▶ _Problem requirements_:
Set out exactly, line by line, the stretch of data below that begins at the line containing "gone: green fisopinux" and ends at the line containing "swapped: brown fisopinux", with both ends kept.

Records excerpted from a collection
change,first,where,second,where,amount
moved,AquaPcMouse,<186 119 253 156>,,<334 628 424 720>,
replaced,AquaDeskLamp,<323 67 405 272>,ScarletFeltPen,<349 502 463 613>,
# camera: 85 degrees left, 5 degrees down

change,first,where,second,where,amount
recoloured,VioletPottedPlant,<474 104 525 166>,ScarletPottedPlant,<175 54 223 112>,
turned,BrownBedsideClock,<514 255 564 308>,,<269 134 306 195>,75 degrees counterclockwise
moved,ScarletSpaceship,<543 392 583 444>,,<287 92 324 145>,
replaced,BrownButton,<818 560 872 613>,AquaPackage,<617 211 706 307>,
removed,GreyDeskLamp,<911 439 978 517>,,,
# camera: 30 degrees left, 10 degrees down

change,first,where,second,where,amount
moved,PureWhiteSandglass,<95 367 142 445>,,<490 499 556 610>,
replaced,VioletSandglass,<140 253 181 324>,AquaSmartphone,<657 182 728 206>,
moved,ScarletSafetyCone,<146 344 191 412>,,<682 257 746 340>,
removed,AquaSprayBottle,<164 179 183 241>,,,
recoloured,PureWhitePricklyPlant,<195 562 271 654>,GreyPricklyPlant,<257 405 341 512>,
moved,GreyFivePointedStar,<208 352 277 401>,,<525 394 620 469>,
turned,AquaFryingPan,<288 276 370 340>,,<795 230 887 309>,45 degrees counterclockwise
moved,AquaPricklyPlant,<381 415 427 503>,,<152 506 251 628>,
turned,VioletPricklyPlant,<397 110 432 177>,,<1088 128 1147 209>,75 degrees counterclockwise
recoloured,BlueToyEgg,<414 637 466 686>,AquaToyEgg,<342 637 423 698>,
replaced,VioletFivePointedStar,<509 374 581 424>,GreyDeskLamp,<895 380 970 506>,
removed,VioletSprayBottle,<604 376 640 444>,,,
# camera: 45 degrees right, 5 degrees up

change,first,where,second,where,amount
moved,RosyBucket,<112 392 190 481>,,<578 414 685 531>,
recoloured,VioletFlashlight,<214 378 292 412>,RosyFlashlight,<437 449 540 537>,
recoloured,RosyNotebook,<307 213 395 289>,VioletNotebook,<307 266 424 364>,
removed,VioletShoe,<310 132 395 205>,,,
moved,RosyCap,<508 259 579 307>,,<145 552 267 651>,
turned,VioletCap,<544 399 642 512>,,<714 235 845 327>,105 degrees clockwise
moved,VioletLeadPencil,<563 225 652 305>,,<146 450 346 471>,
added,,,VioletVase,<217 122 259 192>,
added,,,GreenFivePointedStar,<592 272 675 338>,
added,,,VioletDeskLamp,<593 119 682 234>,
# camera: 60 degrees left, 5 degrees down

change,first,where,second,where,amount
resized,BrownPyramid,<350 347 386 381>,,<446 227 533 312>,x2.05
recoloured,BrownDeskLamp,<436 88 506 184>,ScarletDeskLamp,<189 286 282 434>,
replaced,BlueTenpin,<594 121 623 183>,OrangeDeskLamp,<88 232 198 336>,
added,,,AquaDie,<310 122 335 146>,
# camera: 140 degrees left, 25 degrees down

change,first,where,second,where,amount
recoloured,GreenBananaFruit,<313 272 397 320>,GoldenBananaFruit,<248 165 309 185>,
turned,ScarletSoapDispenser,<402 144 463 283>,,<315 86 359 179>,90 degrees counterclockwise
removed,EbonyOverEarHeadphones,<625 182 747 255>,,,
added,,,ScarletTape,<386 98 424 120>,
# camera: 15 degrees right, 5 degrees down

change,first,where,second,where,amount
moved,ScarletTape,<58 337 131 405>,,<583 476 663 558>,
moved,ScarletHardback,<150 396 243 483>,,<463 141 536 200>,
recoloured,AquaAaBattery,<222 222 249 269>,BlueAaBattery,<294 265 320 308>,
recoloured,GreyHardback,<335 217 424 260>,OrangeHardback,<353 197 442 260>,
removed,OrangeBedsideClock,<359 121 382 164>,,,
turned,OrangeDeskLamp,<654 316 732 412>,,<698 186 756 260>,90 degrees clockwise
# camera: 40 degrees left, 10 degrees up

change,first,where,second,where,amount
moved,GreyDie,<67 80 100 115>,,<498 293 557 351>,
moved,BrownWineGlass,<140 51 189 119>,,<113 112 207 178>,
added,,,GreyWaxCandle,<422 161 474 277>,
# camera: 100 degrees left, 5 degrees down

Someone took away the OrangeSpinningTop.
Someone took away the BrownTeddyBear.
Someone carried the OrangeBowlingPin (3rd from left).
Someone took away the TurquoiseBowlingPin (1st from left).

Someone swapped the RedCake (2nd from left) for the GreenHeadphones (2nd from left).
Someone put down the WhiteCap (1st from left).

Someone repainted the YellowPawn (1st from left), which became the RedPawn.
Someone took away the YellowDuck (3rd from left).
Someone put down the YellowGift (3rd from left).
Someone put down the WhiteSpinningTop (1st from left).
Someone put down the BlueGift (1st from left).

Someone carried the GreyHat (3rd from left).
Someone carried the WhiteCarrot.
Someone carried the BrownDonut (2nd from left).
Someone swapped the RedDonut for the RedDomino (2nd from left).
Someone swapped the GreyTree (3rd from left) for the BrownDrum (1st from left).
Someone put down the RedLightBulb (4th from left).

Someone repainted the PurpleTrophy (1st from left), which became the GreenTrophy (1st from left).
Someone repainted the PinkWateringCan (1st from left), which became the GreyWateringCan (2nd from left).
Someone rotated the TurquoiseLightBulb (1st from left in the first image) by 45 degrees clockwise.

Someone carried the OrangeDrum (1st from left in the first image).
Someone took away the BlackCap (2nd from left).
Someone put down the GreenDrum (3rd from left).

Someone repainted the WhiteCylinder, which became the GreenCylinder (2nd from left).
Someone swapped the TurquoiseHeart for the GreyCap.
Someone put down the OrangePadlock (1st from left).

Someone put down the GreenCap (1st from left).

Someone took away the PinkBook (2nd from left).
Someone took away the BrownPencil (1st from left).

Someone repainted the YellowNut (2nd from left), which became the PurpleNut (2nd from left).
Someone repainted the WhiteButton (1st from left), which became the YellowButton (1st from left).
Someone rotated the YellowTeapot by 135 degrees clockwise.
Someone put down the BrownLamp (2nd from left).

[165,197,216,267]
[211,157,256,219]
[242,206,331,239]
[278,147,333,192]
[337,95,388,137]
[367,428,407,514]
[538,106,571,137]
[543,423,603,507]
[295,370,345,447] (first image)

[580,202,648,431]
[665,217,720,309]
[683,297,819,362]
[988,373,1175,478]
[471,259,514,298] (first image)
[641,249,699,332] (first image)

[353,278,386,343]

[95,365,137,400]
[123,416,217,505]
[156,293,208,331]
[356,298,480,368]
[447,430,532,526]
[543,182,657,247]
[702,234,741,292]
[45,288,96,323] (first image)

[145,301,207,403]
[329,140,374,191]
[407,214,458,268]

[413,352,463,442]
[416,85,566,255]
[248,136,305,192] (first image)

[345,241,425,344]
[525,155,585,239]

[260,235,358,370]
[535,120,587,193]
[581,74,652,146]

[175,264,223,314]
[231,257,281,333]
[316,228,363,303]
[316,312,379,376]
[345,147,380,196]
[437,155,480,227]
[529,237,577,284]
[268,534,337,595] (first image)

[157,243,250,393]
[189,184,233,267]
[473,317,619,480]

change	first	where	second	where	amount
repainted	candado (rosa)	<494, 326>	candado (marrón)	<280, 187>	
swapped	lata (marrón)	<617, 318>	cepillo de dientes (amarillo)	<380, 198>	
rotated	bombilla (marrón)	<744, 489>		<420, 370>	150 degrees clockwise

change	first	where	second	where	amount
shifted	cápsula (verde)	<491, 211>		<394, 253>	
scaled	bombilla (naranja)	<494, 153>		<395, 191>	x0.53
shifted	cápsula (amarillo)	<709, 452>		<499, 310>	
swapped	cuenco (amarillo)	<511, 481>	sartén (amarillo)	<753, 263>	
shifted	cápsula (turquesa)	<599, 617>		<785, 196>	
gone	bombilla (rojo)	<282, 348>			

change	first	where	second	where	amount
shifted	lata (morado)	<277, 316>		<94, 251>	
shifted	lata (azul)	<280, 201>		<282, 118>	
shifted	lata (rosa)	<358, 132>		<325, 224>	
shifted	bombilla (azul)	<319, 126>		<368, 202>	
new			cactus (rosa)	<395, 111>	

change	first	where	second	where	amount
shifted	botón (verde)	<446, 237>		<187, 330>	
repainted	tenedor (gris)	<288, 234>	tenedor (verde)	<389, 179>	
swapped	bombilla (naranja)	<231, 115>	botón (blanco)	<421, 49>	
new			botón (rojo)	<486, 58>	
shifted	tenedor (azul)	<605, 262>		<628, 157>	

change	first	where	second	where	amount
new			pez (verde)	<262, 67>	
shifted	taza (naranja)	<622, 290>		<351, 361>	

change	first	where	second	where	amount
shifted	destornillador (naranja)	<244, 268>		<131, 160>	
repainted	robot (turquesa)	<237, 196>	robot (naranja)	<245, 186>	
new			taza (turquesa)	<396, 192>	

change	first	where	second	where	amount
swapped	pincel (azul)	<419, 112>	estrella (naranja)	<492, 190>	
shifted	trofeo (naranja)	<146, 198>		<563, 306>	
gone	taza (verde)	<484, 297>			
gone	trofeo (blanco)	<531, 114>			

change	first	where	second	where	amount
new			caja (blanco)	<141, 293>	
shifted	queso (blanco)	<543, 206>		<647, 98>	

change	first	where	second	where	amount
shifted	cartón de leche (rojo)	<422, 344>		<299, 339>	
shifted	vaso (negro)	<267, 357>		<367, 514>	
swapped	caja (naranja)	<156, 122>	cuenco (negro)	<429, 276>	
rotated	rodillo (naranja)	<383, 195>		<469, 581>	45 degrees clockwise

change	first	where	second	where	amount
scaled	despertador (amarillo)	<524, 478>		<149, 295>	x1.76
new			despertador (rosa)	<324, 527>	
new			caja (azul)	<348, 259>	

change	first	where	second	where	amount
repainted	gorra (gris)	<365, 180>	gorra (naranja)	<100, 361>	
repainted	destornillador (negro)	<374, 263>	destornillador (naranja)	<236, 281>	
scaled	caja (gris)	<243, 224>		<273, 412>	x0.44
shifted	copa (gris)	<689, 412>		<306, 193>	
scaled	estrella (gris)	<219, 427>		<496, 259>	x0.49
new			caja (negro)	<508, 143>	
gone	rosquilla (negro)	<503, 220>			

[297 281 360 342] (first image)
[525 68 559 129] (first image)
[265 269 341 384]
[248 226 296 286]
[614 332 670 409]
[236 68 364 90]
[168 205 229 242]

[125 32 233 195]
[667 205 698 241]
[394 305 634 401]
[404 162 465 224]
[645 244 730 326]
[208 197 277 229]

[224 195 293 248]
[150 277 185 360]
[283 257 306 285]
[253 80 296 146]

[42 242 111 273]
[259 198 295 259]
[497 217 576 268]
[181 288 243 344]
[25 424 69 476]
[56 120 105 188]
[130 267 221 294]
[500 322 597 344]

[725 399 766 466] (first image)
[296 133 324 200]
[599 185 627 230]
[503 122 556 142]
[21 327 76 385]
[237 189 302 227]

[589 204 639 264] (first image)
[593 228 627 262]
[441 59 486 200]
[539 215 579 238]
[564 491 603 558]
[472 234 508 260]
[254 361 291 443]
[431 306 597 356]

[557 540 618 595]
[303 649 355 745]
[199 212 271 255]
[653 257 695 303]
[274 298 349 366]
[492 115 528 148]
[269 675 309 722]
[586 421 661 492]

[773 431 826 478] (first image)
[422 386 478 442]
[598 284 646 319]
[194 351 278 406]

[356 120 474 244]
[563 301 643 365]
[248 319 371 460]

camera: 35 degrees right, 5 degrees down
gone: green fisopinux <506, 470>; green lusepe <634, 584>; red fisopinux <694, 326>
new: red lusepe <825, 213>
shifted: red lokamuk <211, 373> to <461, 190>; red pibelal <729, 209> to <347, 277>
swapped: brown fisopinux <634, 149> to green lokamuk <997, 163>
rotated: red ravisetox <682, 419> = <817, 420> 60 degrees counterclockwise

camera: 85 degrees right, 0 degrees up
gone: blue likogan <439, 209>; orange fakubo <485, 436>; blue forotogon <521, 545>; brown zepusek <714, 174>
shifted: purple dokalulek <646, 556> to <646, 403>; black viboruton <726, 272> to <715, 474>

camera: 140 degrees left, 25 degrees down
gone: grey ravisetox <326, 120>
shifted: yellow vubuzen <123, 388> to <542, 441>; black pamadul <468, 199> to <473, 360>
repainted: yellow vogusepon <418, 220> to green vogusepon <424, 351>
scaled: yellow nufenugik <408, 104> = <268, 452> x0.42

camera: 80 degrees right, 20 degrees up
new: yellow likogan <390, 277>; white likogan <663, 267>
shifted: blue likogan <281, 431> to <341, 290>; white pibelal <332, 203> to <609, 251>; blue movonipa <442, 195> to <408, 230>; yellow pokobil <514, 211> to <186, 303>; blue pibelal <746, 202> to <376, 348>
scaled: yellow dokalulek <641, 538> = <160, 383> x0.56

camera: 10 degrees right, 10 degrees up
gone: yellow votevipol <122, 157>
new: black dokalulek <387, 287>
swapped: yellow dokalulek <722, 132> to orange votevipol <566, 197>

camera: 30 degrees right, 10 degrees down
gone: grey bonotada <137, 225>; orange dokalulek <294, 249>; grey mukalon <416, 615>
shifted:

▶ _Solution for this task_:
gone: green fisopinux <506, 470>; green lusepe <634, 584>; red fisopinux <694, 326>
new: red lusepe <825, 213>
shifted: red lokamuk <211, 373> to <461, 190>; red pibelal <729, 209> to <347, 277>
swapped: brown fisopinux <634, 149> to green lokamuk <997, 163>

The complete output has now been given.